• _Supplied material_:
>>>>>

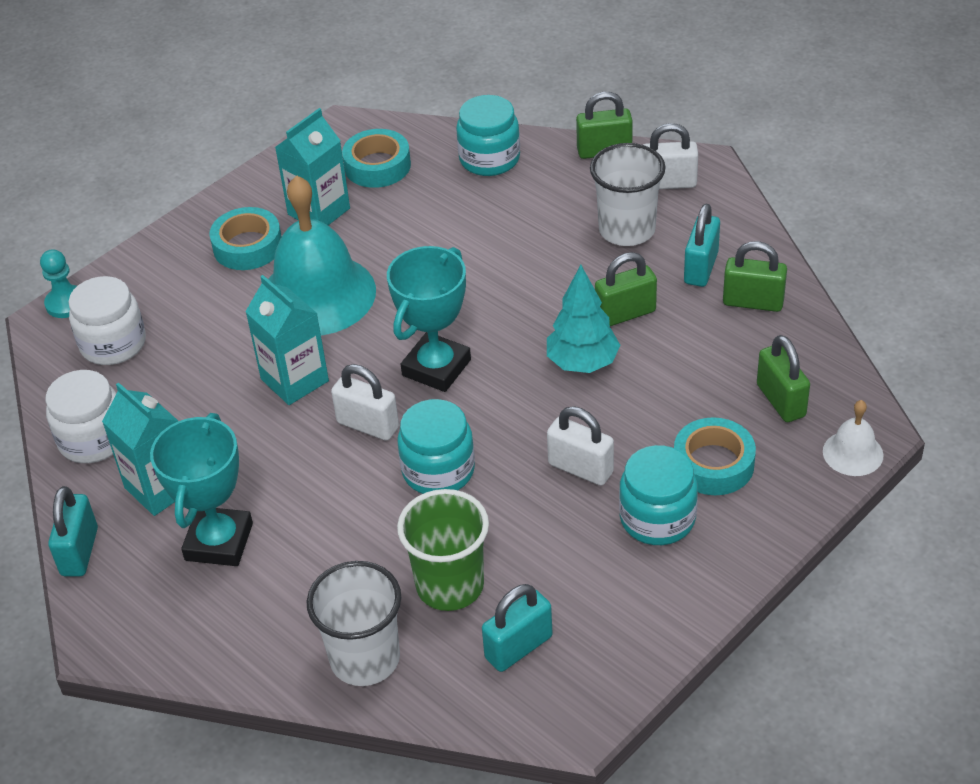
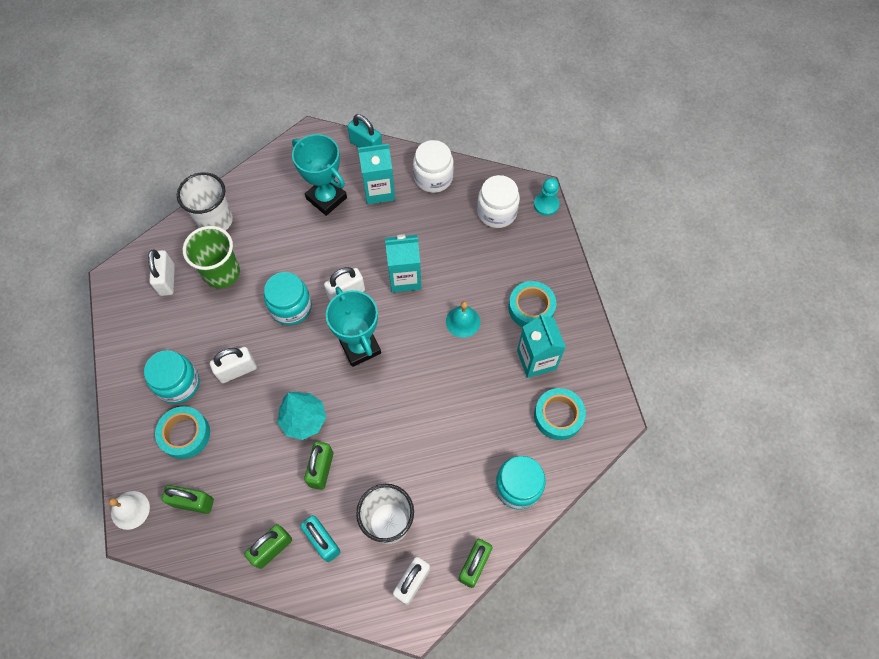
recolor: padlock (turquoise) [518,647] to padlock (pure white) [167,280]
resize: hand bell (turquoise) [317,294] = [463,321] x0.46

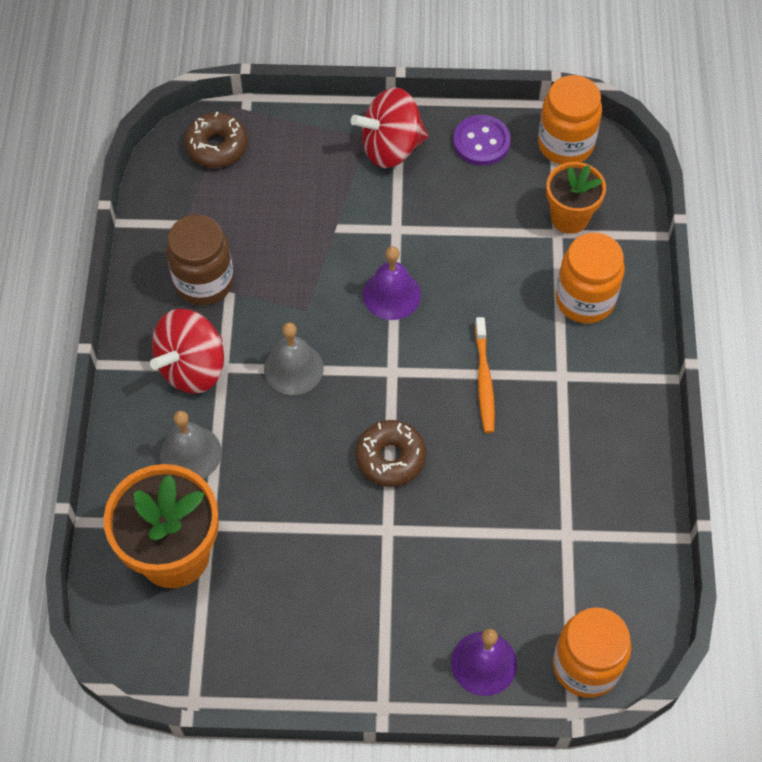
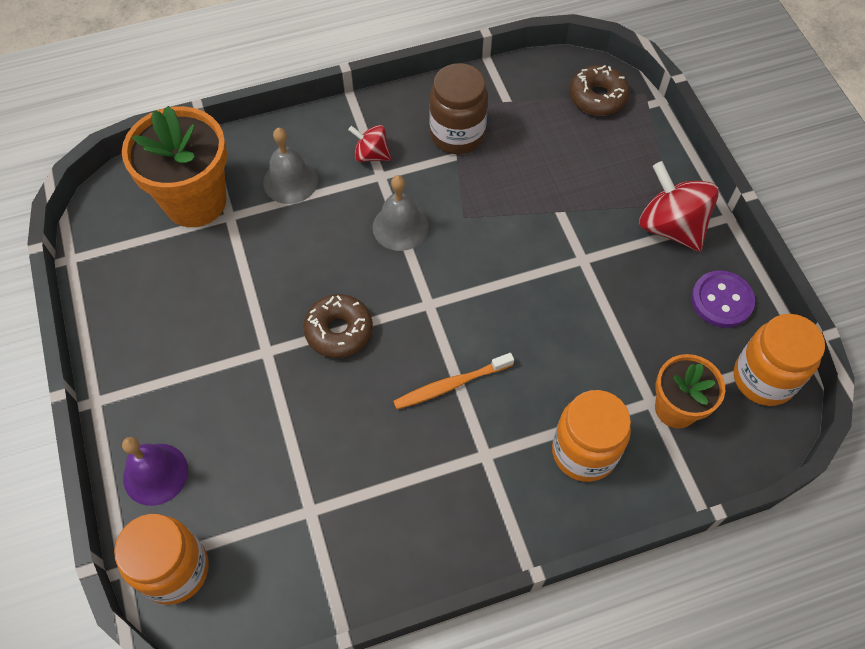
delete: hand bell (royal purple) [391,294]
resize: spinning top (crimson) [192,367] = [371,155] x0.56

<<<<<

• _What you are asked to do_:
Filter the lines above, keeping and copying those that contain "resize".

• _Response_:
resize: hand bell (turquoise) [317,294] = [463,321] x0.46
resize: spinning top (crimson) [192,367] = [371,155] x0.56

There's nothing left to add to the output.